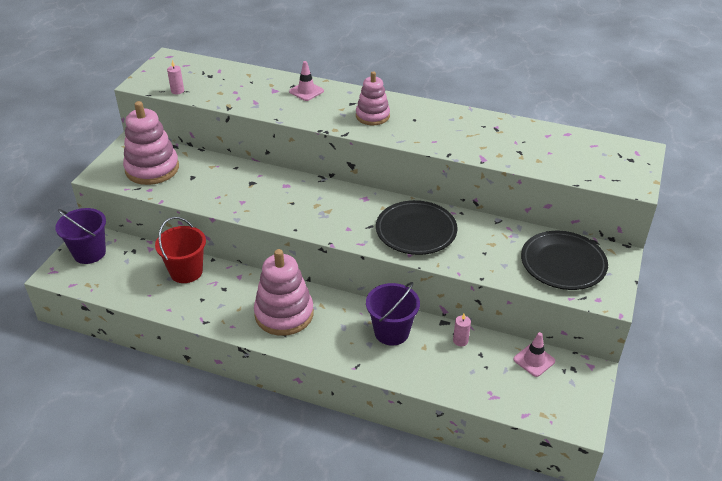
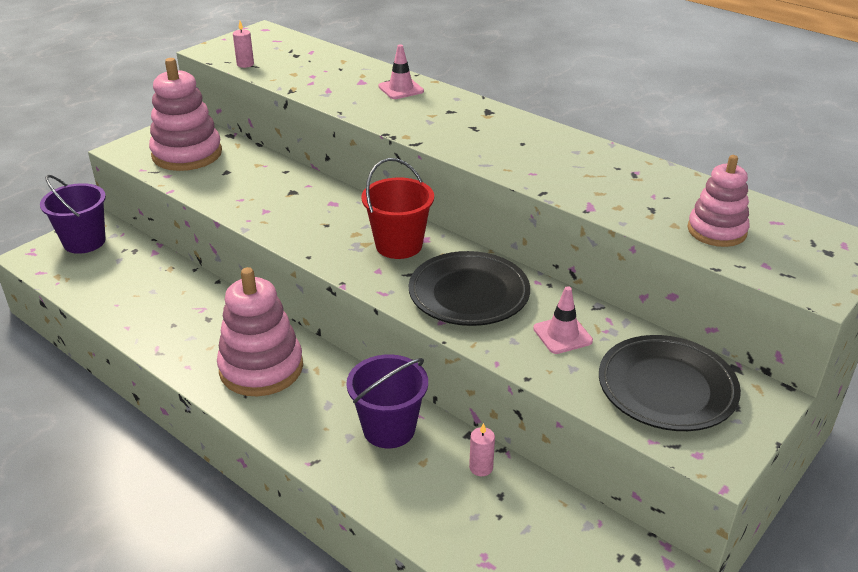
camera: 20 degrees right, 5 degrees down
(186, 272) = (177, 288): red bucket -> red bucket (399, 245)
(372, 116) = (467, 129): pink stacking toy -> pink stacking toy (716, 231)
(534, 360) = (579, 527): pink traffic cone -> pink traffic cone (562, 335)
•••
• **WHAT THE TASK REQUIRES**: Exactly how many lines of the listing hold the word "pink"? Give the number with nothing else.

• **YOUR RESPONSE**: 2